-- Data records start --

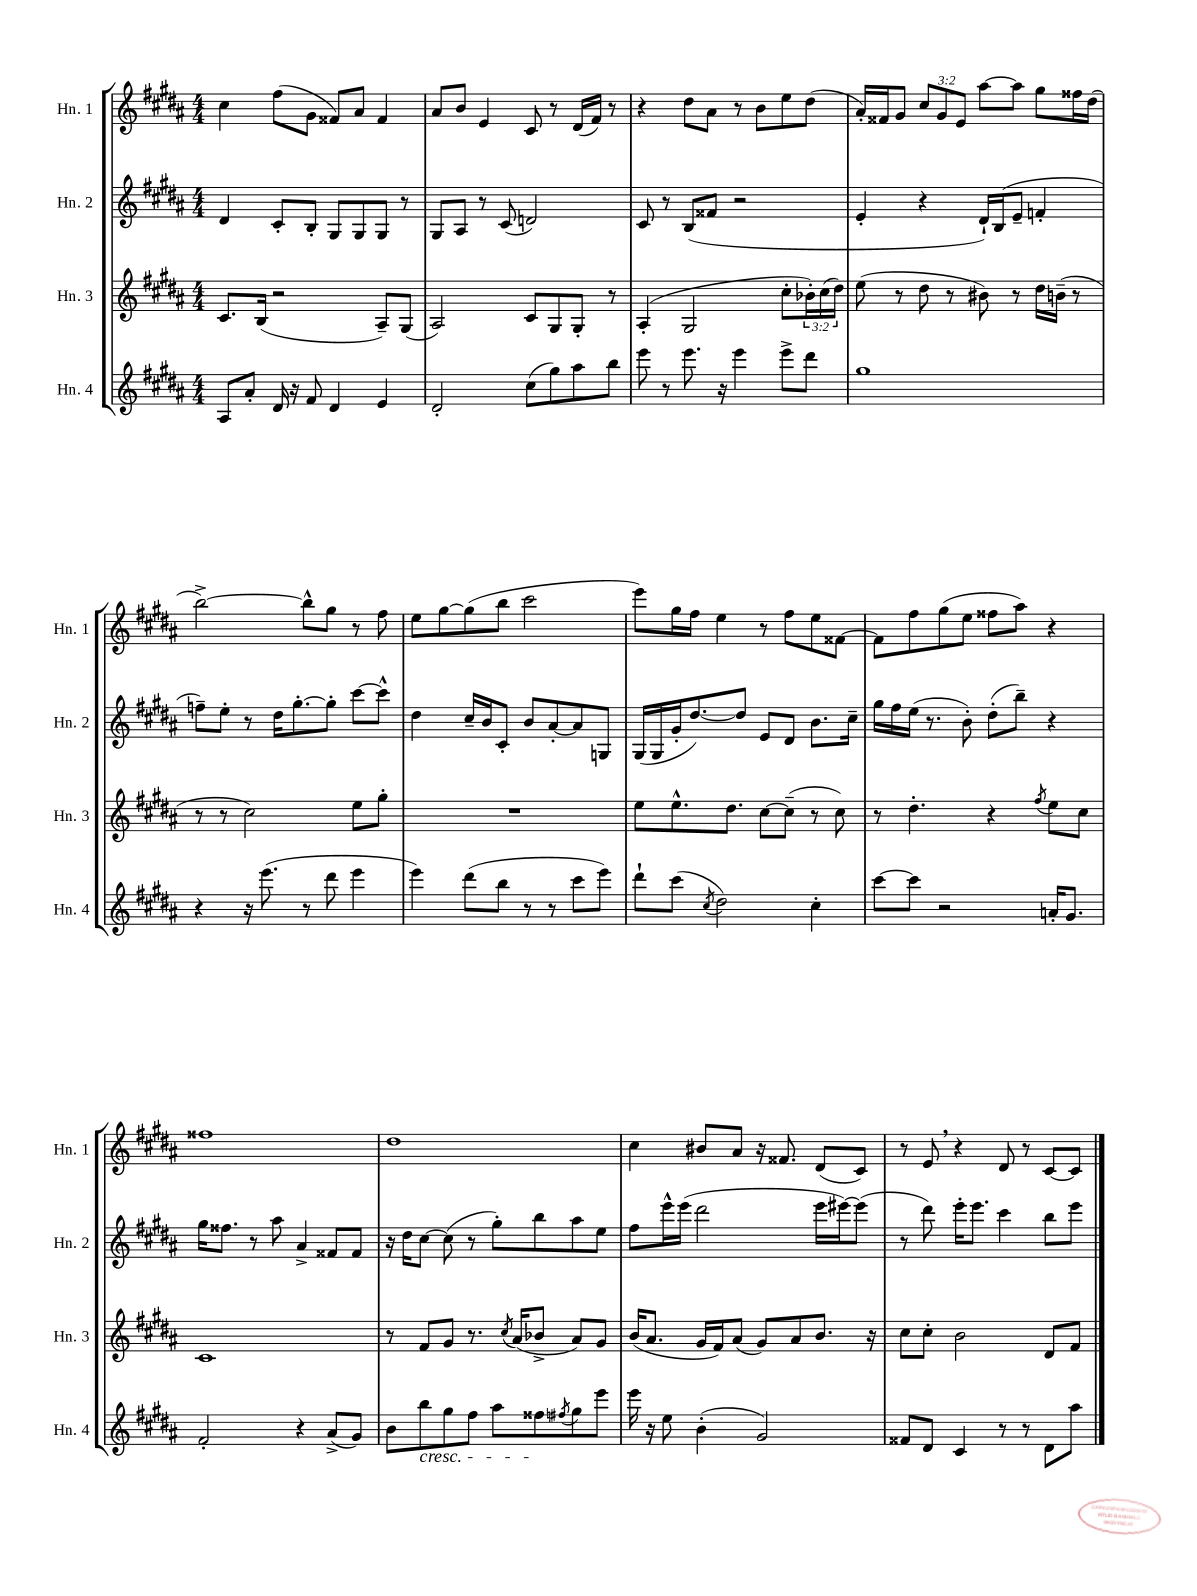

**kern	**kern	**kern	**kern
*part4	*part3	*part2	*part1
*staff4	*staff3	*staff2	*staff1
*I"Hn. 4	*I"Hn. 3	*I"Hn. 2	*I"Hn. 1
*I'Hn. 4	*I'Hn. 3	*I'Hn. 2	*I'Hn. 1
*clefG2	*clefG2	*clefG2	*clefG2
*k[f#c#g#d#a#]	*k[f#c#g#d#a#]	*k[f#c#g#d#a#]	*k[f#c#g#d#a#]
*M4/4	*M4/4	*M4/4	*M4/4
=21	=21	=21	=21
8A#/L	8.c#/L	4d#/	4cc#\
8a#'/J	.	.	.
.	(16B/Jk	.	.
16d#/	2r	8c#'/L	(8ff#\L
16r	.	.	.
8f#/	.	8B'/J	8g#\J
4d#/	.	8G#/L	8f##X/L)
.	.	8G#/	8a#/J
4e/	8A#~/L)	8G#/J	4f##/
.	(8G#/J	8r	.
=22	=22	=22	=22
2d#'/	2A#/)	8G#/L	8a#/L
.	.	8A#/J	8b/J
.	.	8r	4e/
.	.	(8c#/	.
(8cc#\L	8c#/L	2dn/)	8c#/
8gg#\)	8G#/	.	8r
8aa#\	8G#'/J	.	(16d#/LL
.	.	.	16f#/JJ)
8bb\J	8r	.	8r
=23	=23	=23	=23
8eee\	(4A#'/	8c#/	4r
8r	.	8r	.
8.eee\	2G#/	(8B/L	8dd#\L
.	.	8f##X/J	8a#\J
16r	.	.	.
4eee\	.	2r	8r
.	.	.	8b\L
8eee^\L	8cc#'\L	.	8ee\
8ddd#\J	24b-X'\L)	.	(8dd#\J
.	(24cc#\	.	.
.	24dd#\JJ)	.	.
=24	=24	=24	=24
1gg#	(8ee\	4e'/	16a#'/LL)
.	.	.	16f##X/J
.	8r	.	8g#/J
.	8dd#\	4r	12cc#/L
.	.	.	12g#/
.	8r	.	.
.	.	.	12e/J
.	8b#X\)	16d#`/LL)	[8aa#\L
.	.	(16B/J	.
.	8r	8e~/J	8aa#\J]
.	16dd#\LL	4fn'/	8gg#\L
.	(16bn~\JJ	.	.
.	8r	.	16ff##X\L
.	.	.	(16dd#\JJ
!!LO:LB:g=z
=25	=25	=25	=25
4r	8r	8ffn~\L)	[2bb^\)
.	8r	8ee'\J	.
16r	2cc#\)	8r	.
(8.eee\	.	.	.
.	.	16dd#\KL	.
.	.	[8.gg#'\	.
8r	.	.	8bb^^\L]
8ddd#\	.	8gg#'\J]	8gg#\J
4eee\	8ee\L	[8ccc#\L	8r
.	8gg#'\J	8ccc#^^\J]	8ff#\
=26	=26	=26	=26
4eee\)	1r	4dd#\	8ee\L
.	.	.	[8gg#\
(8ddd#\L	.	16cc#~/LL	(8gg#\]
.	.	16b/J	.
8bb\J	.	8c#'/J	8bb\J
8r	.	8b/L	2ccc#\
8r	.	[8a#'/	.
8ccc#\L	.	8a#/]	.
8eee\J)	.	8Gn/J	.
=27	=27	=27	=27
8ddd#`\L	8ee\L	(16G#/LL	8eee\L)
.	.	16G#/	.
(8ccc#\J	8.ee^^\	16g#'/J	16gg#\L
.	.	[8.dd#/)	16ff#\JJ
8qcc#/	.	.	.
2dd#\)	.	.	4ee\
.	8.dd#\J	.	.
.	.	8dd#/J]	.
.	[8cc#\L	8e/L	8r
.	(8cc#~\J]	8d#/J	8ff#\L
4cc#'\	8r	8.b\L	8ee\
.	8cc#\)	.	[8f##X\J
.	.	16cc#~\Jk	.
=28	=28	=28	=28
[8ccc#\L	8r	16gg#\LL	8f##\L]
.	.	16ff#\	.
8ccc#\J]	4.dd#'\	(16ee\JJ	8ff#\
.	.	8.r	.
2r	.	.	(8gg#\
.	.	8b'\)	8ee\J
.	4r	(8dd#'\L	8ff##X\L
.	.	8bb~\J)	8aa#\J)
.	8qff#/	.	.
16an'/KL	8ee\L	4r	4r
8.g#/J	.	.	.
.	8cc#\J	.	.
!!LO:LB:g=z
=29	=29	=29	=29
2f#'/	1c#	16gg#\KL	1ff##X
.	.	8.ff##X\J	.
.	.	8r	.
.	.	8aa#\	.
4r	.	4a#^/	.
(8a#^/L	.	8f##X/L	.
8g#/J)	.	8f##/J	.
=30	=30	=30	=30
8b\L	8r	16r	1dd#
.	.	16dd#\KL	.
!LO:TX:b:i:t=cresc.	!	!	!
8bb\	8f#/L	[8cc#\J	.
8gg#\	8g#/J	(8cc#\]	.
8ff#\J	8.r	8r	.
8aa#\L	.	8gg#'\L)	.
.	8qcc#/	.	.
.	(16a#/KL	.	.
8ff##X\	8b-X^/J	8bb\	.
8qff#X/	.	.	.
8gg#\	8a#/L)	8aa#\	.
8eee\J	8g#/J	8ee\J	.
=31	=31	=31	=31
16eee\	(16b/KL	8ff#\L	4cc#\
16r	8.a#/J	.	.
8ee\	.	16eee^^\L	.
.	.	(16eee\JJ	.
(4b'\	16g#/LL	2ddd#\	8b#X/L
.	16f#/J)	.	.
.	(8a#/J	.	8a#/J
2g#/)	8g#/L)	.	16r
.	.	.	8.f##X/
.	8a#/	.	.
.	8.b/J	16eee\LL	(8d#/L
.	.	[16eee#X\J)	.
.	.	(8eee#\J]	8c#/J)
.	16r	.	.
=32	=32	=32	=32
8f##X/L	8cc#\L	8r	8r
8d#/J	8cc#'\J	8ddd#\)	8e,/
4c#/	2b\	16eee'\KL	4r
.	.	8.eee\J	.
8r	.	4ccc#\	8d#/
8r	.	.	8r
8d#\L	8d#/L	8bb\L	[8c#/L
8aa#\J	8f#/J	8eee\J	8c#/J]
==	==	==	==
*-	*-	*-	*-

-- Data records end --
-- Data records start --

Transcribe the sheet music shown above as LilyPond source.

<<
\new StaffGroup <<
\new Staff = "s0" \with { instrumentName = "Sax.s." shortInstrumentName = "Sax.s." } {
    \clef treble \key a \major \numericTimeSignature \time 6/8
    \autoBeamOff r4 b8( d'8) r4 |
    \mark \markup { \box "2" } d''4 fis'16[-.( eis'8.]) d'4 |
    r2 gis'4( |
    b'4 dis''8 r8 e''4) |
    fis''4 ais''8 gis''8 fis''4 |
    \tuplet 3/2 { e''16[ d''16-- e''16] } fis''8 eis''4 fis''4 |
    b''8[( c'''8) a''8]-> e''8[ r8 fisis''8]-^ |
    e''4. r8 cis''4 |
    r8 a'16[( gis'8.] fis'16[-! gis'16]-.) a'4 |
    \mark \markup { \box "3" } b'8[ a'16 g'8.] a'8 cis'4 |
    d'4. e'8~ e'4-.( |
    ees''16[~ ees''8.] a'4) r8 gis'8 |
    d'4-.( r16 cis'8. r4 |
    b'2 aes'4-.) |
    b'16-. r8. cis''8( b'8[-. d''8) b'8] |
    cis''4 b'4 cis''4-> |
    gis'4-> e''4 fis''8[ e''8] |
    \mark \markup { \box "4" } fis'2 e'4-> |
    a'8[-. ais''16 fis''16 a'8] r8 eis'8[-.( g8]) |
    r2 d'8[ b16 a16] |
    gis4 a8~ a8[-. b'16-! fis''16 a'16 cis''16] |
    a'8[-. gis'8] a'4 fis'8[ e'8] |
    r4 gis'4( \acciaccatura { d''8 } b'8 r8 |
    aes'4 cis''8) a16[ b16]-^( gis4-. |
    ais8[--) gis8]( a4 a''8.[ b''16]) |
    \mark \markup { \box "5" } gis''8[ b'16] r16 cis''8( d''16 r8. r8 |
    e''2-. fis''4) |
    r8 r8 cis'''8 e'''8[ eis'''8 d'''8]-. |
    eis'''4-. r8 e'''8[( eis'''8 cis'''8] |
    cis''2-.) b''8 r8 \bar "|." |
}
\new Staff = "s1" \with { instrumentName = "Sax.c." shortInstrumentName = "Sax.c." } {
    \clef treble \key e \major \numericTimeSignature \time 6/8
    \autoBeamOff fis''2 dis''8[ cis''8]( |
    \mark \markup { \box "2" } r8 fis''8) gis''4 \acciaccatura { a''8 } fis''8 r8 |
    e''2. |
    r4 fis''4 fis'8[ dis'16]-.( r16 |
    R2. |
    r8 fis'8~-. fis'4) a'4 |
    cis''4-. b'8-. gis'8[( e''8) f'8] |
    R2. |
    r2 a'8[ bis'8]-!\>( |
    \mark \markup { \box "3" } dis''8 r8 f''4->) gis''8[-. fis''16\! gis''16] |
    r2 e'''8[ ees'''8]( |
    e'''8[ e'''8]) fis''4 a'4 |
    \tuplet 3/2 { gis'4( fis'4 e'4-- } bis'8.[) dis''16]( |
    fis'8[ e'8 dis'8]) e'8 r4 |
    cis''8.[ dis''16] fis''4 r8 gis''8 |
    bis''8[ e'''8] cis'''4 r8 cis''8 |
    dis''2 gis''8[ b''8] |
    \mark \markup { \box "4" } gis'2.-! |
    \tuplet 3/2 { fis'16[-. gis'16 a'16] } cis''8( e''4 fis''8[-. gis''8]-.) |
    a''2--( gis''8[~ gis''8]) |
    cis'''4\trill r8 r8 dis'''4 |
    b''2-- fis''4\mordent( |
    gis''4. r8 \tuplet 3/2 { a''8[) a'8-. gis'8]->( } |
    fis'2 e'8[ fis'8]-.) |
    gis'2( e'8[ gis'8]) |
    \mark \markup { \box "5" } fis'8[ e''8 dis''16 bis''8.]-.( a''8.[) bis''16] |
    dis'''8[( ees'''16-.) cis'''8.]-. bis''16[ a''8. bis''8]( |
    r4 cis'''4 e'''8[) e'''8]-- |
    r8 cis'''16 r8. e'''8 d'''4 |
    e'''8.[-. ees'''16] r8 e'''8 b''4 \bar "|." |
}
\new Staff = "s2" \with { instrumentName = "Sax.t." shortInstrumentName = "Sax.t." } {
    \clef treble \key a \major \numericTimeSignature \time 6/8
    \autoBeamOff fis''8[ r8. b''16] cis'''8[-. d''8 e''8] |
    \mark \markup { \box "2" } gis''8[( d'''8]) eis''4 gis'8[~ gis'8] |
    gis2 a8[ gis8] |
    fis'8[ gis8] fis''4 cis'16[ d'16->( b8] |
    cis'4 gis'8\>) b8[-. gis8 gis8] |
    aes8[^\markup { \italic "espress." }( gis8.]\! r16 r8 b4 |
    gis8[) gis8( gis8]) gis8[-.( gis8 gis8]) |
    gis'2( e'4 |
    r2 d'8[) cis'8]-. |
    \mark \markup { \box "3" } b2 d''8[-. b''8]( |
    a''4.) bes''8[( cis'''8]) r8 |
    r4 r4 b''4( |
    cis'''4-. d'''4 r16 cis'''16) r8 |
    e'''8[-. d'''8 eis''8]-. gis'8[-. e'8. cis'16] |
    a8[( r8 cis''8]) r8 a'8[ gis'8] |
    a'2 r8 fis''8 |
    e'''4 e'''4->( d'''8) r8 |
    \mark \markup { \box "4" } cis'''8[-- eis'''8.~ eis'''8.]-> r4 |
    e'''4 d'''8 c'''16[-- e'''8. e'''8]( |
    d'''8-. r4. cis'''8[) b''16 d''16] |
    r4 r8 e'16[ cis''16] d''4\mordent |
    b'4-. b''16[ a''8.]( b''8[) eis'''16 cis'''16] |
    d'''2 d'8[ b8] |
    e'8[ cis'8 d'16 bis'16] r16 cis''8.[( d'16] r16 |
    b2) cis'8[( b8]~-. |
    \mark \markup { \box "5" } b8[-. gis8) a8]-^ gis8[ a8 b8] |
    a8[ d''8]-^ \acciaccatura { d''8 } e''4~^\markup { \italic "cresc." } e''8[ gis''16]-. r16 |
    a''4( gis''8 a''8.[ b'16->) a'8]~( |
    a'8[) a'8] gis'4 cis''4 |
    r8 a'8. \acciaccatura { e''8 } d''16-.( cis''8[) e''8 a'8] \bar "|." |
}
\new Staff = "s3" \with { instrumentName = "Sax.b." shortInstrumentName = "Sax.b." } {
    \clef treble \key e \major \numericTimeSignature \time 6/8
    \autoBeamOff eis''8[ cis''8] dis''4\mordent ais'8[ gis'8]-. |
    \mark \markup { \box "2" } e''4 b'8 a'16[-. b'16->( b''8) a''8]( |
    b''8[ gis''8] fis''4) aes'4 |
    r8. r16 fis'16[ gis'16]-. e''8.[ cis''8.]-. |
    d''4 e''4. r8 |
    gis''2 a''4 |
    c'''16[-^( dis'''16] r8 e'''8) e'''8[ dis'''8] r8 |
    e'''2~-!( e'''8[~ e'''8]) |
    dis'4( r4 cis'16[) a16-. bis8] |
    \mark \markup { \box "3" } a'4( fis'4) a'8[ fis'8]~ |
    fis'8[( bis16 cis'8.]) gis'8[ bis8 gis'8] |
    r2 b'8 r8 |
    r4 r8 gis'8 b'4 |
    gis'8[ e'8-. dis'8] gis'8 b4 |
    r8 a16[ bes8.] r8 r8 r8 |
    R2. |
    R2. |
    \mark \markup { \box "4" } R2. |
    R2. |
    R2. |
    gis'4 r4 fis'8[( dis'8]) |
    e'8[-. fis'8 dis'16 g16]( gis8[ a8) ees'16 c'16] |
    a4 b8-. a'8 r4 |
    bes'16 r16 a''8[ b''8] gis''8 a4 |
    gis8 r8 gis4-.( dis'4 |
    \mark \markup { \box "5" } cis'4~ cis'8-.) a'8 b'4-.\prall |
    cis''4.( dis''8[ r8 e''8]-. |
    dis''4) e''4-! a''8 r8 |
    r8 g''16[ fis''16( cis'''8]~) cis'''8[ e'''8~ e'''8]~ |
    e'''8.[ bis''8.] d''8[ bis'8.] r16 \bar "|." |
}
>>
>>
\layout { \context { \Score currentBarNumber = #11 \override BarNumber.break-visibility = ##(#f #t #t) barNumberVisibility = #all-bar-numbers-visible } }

-- Data records end --

__Problem to solve__.
Tally the lines in the records above that contain the string "instrumentName", where case counts. Reply with the number alone.

__Exercise solution__.
4